=== Section Start ===
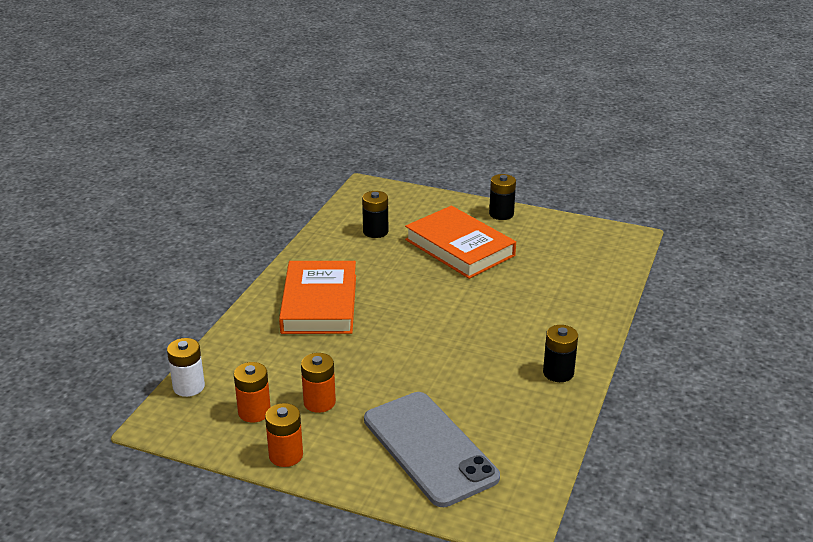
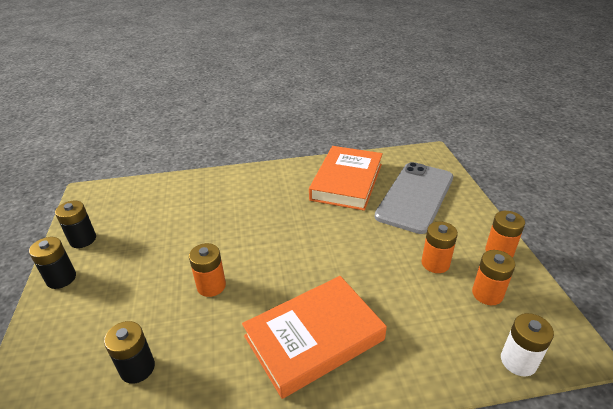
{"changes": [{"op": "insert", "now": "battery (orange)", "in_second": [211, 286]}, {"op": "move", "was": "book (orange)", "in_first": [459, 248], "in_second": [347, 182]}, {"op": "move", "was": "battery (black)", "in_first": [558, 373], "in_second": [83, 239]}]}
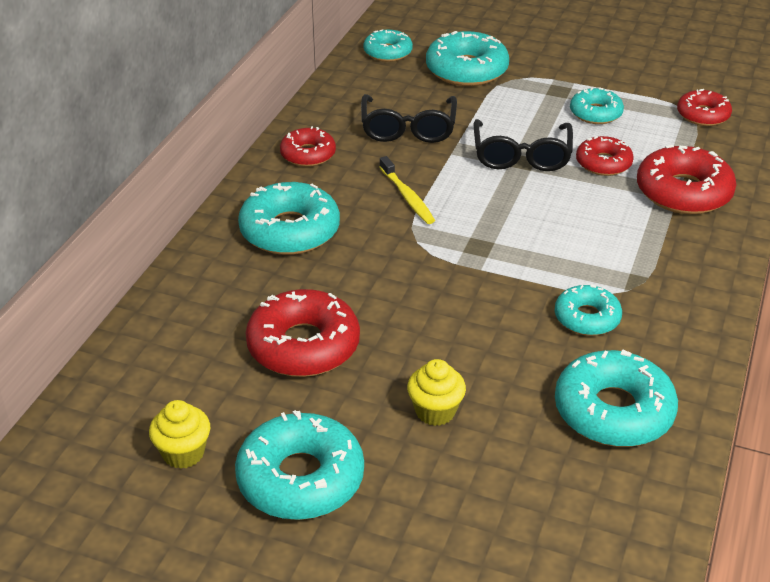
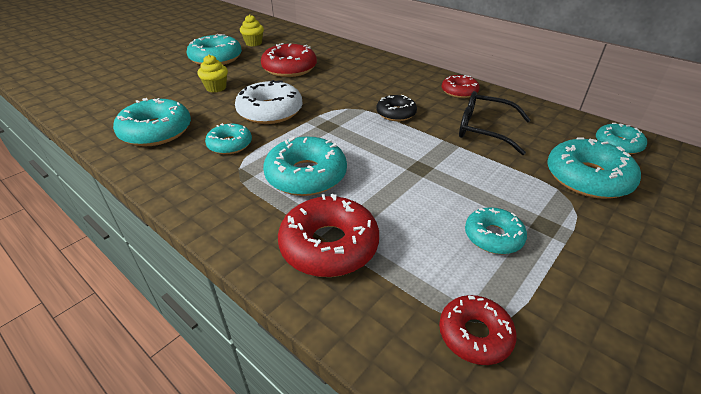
{"changes": [{"op": "delete", "was": "glasses (black)", "in_first": [521, 156]}, {"op": "delete", "was": "donut (red)", "in_first": [603, 163]}, {"op": "insert", "now": "donut (white)", "in_second": [270, 111]}, {"op": "move", "was": "donut (turquoise)", "in_first": [290, 231], "in_second": [306, 175]}, {"op": "replace", "was": "toothbrush (yellow)", "now": "donut (black)", "in_first": [407, 197], "in_second": [396, 113]}]}
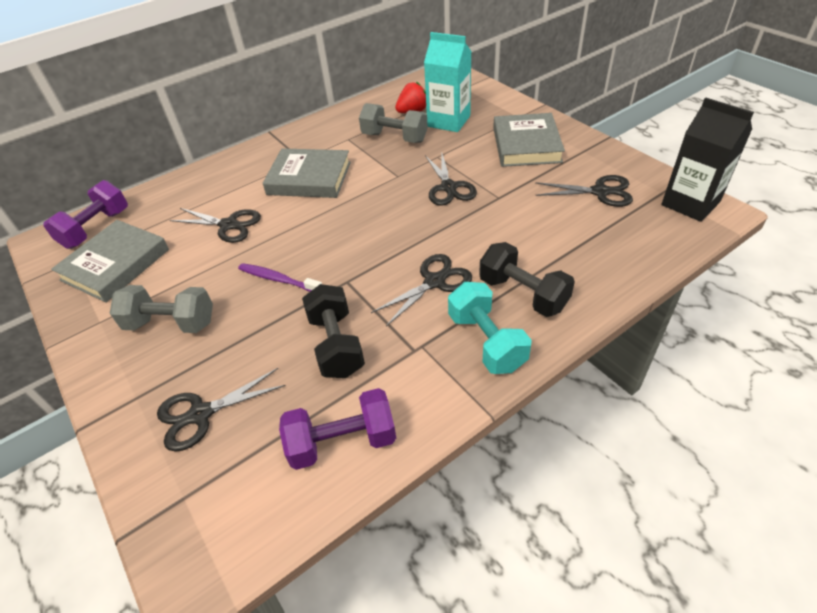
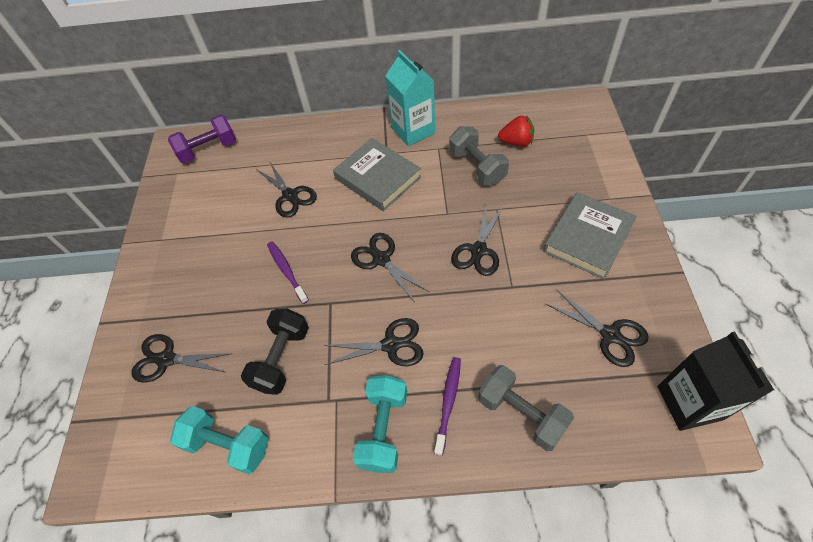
{"changes": [{"op": "delete", "was": "book (grey)", "in_first": [115, 265]}, {"op": "insert", "now": "scissors (black)", "in_second": [381, 259]}, {"op": "move", "was": "dumbbell (grey)", "in_first": [171, 323], "in_second": [521, 413]}, {"op": "move", "was": "carton (turquoise)", "in_first": [448, 121], "in_second": [413, 130]}, {"op": "replace", "was": "dumbbell (black)", "now": "toothbrush (purple)", "in_first": [523, 294], "in_second": [448, 402]}, {"op": "recolor", "was": "dumbbell (purple)", "now": "dumbbell (turquoise)", "in_first": [342, 442], "in_second": [228, 445]}]}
=== Section End ===
* **Work instruction**
Within the material above, report how many lines carry the word "book", and nothing else.

* **Answer for the task**
2